● **Written request**: Return every line in the records that contains the string "kern". Case counts.
* Begin Provided information *
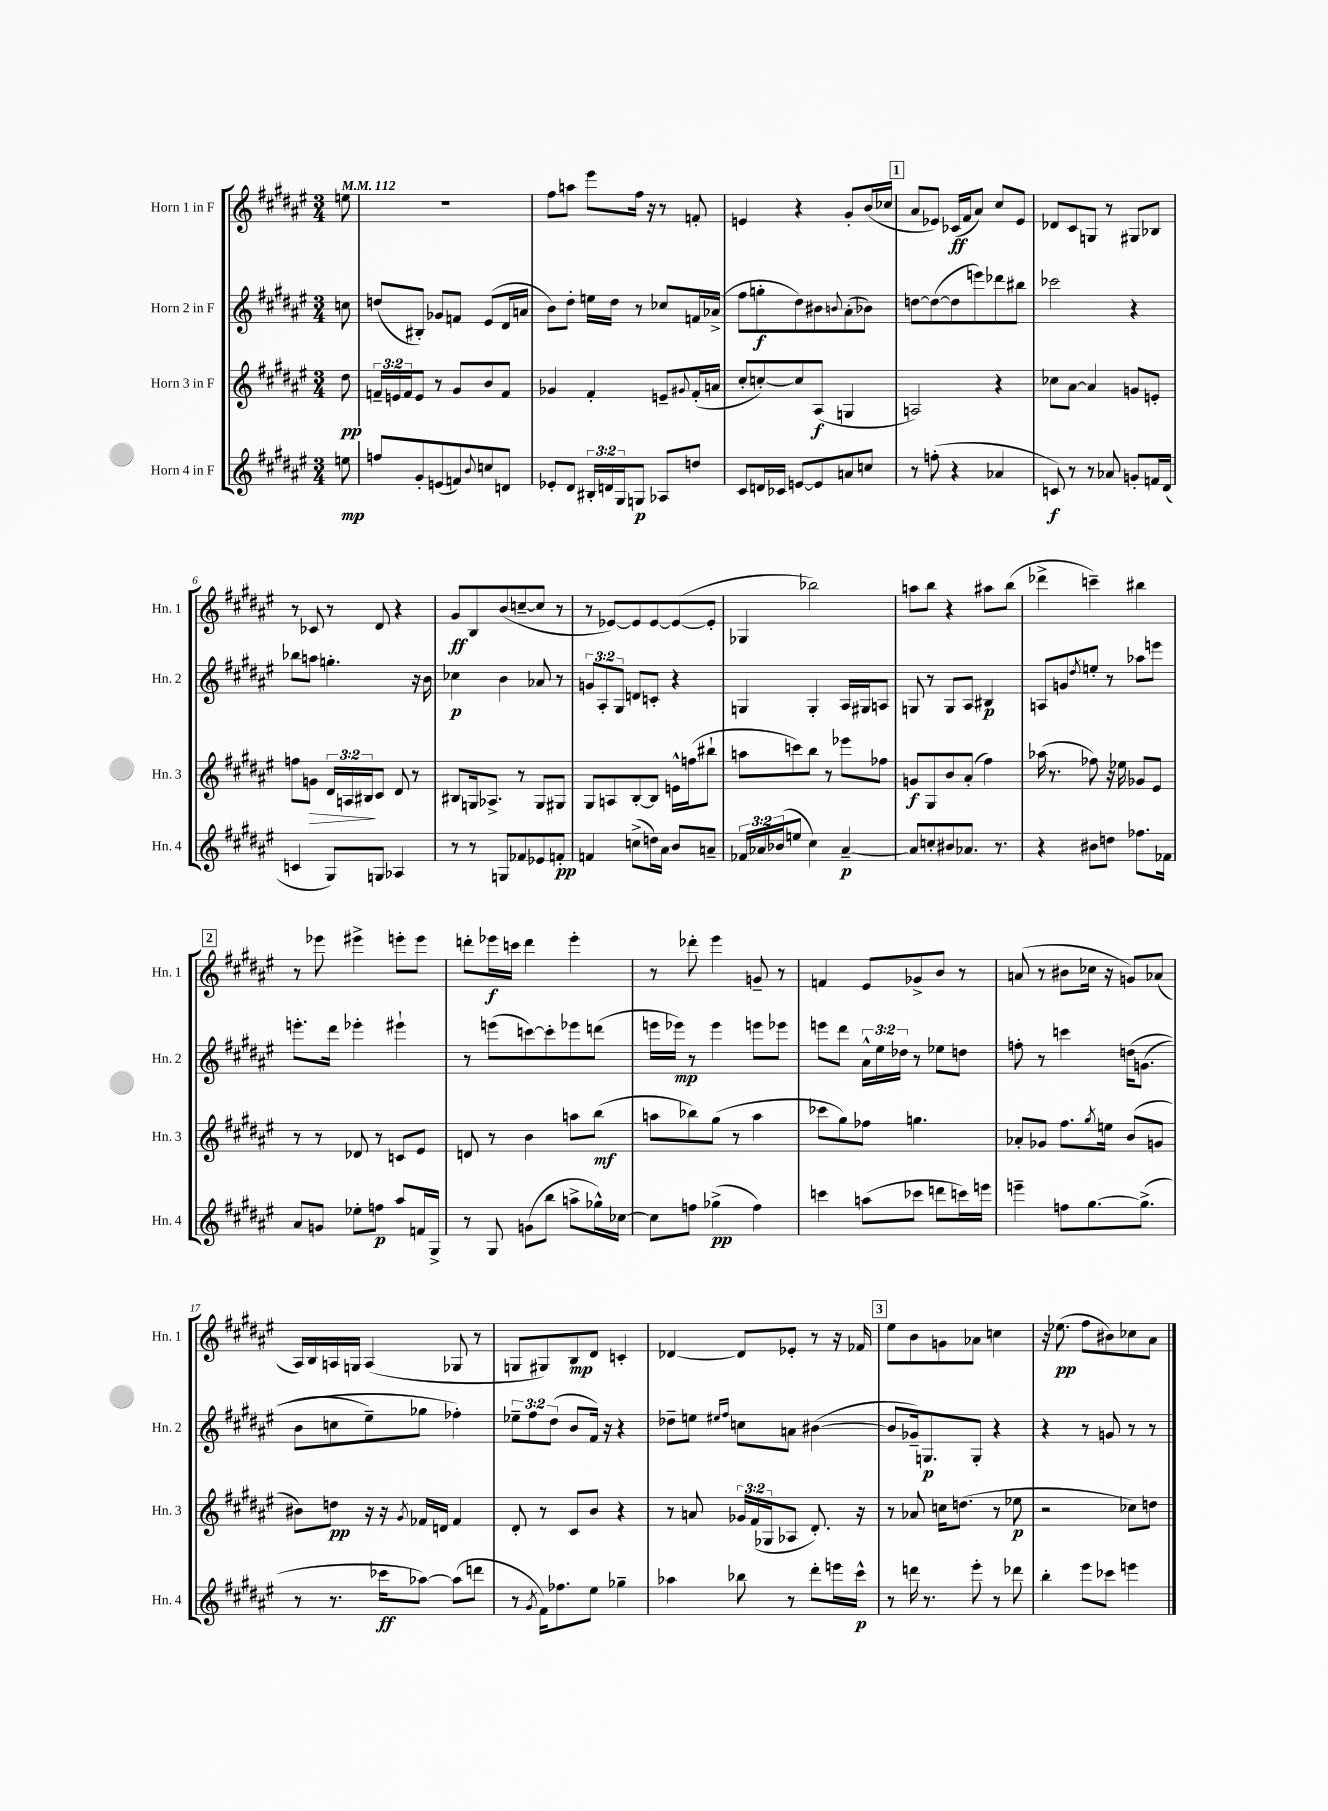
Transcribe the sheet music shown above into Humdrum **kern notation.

**kern	**kern	**kern	**kern
*staff4	*staff3	*staff2	*staff1
*clefG2	*clefG2	*clefG2	*clefG2
*k[f#c#g#d#a#e#]	*k[f#c#g#d#a#e#]	*k[f#c#g#d#a#e#]	*k[f#c#g#d#a#e#]
*M3/4	*M3/4	*M3/4	*M3/4
*MM112	*MM112	*MM112	*MM112
8ee	8dd#	8cc	8ee
=	=	=	=
8ff	24f~	(8dd	2.r
.	24e	.	.
.	24f	.	.
8g#'	8e	8B#')	.
(8e	8r	8g-	.
8f)	8g#	8f	.
8qqb	.	.	.
8cc	8b	(8e#	.
8d	8f	16d#	.
.	.	16a	.
=	=	=	=
8e-'	4g-	8b)	8ff#
8d#	.	8dd#'	8aa
24B#'	4f#'	16ee	8eee#
24d	.	.	.
.	.	16dd#	.
24G#	.	.	.
8G	.	8r	16ff#
.	.	.	16r
8A-	8e~	8cc-	8r
.	8qqg#	.	.
8dd	(16f#'	16f	8f'
.	16a	(16a-^	.
=	=	=	=
8c#	8cc#'	8ff#	4e
16d	[8cc')	8gg'	.
16c-	.	.	.
[8e	8cc]	8dd#)	4r
8e]	(8A#	8b#	.
.	.	8qqb	.
8a	4G	(8a#'	8g#'
8cc	.	8b-)	(16b
.	.	.	16cc-
=	=	=	=
8r	2A)	[8dd	8a#
(8ff'	.	(8dd_	8e-)
4r	.	8dd]	(16c-
.	.	.	16f#
.	.	8eee)	8a#)
4a-	4r	8ddd-	8cc#
.	.	8bb#	8e-
=	=	=	=
8c)	8cc-	2ccc-	8d-
8r	[8a#	.	8c#
8r	4a#]	.	8G
8a-	.	.	8r
8g'	8g	4r	8G#
16f	8e'	.	8B-
(16d#	.	.	.
=	=	=	=
4c	8ff	8bb-	8r
.	8g	8aa	8c-
8G#)	24d#	4.gg'	8r
.	24A	.	.
.	24B#	.	.
8G	8c#	.	8d#
4A-	8d#	.	4r
.	8r	16r	.
.	.	16b	.
=	=	=	=
8r	8B#	4cc-	8g#
8r	16G	.	8B
.	8.A-^	.	.
8G	.	4b	(8b
8f-	8r	.	[8cc~
8e-	8G	8a-	8cc]
8f'	8G#	8r	8r
=	=	=	=
4f	8G#	12g	8r
.	.	12A#'	.
.	8A	.	[8e-)
.	.	12G#	.
(8cc^	[8B'	8d	8e-]
16dd)	8B]	8c'	[8e-
16a#	.	.	.
8b	16e^^	4r	(8e-_
.	(16ff	.	.
8a~	8bb#`	.	8e-']
=	=	=	=
24f-	8aa	4G	4G-
24a-	.	.	.
(24b-	.	.	.
8ee	8ccc)	.	.
4cc#)	8bb	4G'	2bb-)
.	8r	.	.
[4a-~	8eee-	16A#	.
.	.	16G#	.
.	8ff-	8A	.
=	=	=	=
8a-]	8g	8G	8aa
8cc'	8G#	8r	8bb
8b#	8b	8G	4r
8.a-	(8a#'	8A#	.
.	4ff#)	4B#	8aa#
8.r	.	.	.
.	.	.	(8bb
=	=	=	=
4r	(16aa-	8A	4ddd-^
.	8.r	.	.
.	.	8g	.
.	.	8qdd#	.
8b#	8ff-)	8ee'	4ccc~)
8dd	16r	8r	.
.	16ee-	.	.
8.ff-	8g-	8aa-	4bb#
.	8e#	8eee	.
16f-	.	.	.
=	=	=	=
8a#	8r	8.eee'	8r
8g	8r	.	8eee-
.	.	16ddd#	.
8ee-'	8d-	4eee-'	4eee#^
8ff	8r	.	.
8aa#	8c	4eee#`	8eee'
16f	8e#	.	8eee
16G#^	.	.	.
=	=	=	=
8r	8d	8r	8ddd'
8G#	8r	(8eee	16eee-
.	.	.	16ccc
(8g	4b	[8ccc)	4ddd
8bb	.	8ccc']	.
8aa^	8aa	8eee-	4eee-'
16gg-^^)	(8bb	(8ddd	.
[16cc-	.	.	.
=	=	=	=
8cc-]	8aa	16eee	8r
.	.	16eee-)	.
8ff	8bb-)	8r	8ddd-'
(4gg-^	(8gg#	4eee-	4eee#
.	8r	.	.
4ff)	4aa	8eee	8g~
.	.	8eee-	8r
=	=	=	=
4ccc	8ccc-	8eee	4f
.	8gg#)	8ddd#	.
(8aa	8ff-	24a#^^	8e#
.	.	24ee#	.
.	.	24dd-	.
8ccc-	4.gg	8r	8g-^
8ddd	.	8ee-	8b
16ccc)	.	8dd	8r
16eee	.	.	.
=	=	=	=
4eee~	8a-'	8ff'	(8a
.	8g-	8r	8r
8ff	8.ff#	4ccc	8b#
[8.gg#	.	.	16cc-
.	8qgg#	.	.
.	16ee	.	16r
.	(8b	&(16dd	8g)
(8.gg#^]	.	(8.g	.
.	8g	.	(8a-
=	=	=	=
8r	8b#)	8b	16A#)
.	.	.	16B
8.r	8dd	8cc	16A
.	.	.	16G
.	16r	8ee#~)	(4A
16ccc-	16r	.	.
.	8qg#	.	.
[8aa-)	16f-	8gg-	.
.	16d	.	.
(8aa-]	4f-	4ff-'&)	8G-
8ddd	.	.	8r
=	=	=	=
8r	8d#'	12ee-~	8G
.	.	12ff#	.
8qg#	.	.	.
16f#)	8r	.	8G#)
.	.	(12dd#	.
8.ff-	.	.	.
.	8c#	8b	8B
8ee#	8b	16f#)	8d#
.	.	16r	.
4gg-~	4r	4r	4c'
=	=	=	=
4aa-	8r	8dd-~	[4d-
.	8a	8ee	.
.	.	16qqee#	.
.	.	16qqff#	.
8bb-	24g-	8cc	8d-]
.	(24f#	.	.
.	24G-	.	.
8r	8A-	8a	8e-'
8ddd#'	8.d#')	([4b#	8r
16eee	.	.	16r
16ccc#^^	16r	.	16f-
=	=	=	=
8r	8r	8b#]	8ee#
16ddd	8a-	16g-~)	8b
8.r	.	8.G	.
.	16cc	.	8g
.	(8.dd	.	.
8eee#'	.	8G'	8a-
8r	8r	4r	4cc
8ddd-	8ee-	.	.
=	=	=	=
4bb'	2r	4r	16r
.	.	.	(8.ee-
8eee#	.	8r	8ff#
8ccc-	.	8g	8b#)
4eee	8cc-)	8r	8cc-
.	8dd	8r	8a#
==	==	==	==
*-	*-	*-	*-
* End Provided information *
● **Complete answer**:
Transcribe the sheet music shown above into Humdrum **kern notation.
**kern	**kern	**kern	**kern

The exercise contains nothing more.